## BEGIN
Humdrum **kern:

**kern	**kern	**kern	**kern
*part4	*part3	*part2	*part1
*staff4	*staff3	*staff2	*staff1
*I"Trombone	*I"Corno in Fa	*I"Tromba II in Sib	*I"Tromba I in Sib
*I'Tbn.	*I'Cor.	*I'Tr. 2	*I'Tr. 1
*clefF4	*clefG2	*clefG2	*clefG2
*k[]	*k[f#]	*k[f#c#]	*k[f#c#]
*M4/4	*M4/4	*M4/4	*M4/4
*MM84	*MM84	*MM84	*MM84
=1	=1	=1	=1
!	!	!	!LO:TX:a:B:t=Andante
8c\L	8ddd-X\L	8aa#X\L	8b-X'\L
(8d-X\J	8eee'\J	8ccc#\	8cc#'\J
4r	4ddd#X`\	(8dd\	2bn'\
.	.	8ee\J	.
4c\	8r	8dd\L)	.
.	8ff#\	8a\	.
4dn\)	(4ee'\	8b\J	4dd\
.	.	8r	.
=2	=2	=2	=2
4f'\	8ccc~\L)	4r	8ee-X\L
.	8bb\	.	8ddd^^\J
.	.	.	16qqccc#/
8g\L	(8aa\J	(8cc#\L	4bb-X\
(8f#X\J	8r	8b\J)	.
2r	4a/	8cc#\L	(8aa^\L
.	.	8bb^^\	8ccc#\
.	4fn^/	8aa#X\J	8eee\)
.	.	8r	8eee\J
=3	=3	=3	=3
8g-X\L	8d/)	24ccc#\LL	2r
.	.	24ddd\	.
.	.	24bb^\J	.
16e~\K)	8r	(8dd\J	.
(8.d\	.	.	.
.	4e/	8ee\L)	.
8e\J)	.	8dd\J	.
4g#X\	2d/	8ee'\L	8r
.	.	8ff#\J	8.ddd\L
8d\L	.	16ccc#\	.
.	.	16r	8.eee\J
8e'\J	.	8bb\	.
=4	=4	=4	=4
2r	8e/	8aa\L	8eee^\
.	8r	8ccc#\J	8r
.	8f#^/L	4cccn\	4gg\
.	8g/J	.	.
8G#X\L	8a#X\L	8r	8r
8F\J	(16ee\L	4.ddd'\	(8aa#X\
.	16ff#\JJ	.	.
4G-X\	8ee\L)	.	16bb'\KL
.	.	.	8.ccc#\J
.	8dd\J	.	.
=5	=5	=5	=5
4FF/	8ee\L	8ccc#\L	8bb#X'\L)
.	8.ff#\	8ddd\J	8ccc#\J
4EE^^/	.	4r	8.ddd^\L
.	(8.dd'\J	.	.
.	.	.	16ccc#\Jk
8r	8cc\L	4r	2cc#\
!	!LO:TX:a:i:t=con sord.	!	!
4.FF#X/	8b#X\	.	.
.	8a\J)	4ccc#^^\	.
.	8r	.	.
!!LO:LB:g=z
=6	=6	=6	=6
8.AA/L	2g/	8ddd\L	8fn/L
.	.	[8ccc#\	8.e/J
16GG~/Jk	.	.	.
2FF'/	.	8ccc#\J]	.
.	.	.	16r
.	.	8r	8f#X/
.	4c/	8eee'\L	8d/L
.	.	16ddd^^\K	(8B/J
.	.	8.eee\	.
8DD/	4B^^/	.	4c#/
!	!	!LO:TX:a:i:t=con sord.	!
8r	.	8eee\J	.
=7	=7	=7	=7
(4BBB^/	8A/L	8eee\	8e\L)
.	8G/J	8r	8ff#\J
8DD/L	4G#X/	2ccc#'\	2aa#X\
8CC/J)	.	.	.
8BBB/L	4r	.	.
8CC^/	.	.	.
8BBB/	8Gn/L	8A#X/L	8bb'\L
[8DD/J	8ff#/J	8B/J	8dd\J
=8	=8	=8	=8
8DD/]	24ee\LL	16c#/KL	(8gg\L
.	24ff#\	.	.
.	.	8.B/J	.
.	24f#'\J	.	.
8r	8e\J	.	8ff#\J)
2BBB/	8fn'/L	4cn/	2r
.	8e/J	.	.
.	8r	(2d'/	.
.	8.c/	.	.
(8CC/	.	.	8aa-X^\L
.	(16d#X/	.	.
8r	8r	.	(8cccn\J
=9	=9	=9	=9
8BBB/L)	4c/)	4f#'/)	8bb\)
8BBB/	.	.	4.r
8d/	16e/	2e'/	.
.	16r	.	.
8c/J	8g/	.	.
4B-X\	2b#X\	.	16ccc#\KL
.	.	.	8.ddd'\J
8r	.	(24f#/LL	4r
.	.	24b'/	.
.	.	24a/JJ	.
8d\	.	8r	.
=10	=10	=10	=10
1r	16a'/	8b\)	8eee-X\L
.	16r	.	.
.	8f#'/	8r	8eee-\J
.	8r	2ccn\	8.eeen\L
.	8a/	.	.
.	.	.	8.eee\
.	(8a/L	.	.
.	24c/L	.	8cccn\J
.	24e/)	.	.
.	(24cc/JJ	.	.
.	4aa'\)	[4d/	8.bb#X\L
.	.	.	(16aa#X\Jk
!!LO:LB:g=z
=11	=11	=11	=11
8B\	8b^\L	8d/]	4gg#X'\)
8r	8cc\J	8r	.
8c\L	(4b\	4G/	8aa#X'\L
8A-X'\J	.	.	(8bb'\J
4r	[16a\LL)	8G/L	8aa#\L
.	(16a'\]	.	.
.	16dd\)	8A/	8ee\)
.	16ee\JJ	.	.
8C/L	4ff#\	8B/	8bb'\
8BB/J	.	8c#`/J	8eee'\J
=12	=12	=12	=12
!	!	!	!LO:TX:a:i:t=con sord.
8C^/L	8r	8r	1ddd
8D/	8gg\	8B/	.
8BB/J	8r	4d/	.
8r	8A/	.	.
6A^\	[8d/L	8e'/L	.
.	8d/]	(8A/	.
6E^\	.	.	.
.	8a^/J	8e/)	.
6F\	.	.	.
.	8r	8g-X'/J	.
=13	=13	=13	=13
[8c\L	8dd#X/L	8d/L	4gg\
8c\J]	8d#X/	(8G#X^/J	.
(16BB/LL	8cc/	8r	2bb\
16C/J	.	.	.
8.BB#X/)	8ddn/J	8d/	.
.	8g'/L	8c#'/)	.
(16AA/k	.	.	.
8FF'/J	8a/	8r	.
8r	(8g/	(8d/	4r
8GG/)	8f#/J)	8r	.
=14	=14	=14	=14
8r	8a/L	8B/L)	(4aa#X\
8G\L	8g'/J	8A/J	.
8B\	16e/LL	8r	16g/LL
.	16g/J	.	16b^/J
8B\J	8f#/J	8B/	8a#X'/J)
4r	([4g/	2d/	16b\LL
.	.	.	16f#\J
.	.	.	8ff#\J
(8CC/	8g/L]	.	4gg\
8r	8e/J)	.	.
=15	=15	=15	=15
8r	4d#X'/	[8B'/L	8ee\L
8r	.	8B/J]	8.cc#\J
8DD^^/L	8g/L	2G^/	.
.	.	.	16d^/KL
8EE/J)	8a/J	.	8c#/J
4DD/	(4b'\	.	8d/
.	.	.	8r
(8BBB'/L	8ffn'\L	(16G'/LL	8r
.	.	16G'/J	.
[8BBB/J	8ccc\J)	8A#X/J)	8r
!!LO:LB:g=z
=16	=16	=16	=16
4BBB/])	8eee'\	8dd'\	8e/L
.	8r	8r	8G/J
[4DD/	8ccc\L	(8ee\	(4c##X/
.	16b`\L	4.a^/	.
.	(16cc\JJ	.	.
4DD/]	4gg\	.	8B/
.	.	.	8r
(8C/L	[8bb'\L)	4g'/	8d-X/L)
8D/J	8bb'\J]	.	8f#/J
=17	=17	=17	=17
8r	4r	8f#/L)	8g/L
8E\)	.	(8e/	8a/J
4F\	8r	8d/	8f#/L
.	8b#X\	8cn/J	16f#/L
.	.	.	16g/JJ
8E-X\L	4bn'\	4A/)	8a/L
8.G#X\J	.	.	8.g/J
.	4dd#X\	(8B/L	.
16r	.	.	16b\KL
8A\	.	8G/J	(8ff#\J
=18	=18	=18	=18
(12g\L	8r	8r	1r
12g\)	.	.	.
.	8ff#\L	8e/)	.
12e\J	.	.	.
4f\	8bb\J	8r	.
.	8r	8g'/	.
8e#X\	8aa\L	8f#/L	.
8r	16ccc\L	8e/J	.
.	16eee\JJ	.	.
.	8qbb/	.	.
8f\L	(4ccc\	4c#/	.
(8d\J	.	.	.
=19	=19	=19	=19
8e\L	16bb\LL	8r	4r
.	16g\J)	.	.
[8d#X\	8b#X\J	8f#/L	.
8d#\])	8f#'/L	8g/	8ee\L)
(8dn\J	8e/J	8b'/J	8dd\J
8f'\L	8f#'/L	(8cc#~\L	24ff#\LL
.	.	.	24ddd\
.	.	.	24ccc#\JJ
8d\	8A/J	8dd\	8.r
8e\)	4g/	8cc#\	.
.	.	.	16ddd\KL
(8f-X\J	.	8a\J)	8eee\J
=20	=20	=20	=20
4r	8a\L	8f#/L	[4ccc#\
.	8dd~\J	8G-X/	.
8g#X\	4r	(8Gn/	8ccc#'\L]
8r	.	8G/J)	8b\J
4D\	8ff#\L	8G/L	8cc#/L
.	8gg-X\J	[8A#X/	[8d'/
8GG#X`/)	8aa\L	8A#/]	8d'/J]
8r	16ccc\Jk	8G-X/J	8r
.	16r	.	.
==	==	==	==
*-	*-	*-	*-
## END
**YOUR TASK**
Report how many lines of the material contain the string "sord". Give only the number.

**EXPECTED OUTPUT**
3